■ PROBLEM REQUIREMENTS
Of the entries that follow, how many lines hold the string "moved"? Write the number and nothing more.

(Before and after coordinates)
+ + + + +
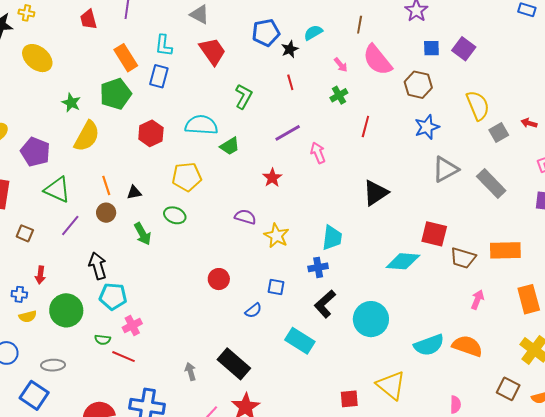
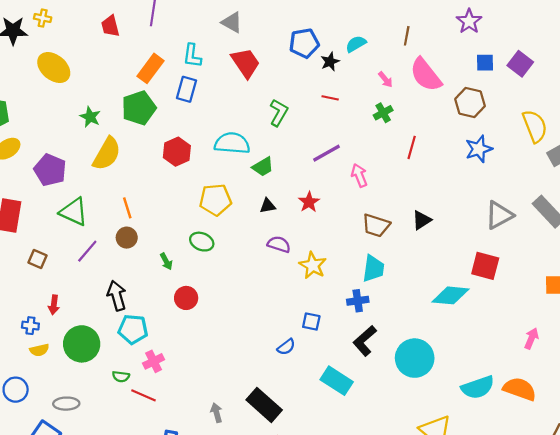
orange rectangle: (126, 58) -> (151, 68), turned 68
red line: (290, 82) -> (330, 98), turned -63
gray triangle: (445, 169) -> (499, 215), moved
black triangle: (134, 193) -> (268, 206), moved
black triangle: (376, 193) -> (422, 220), size x0.7
green arrow: (143, 234) -> (166, 261), size x0.7
brown trapezoid: (463, 258) -> (376, 225), moved
red circle: (219, 279) -> (186, 298), moved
+ + + + +
■ ANSWER SPACE
4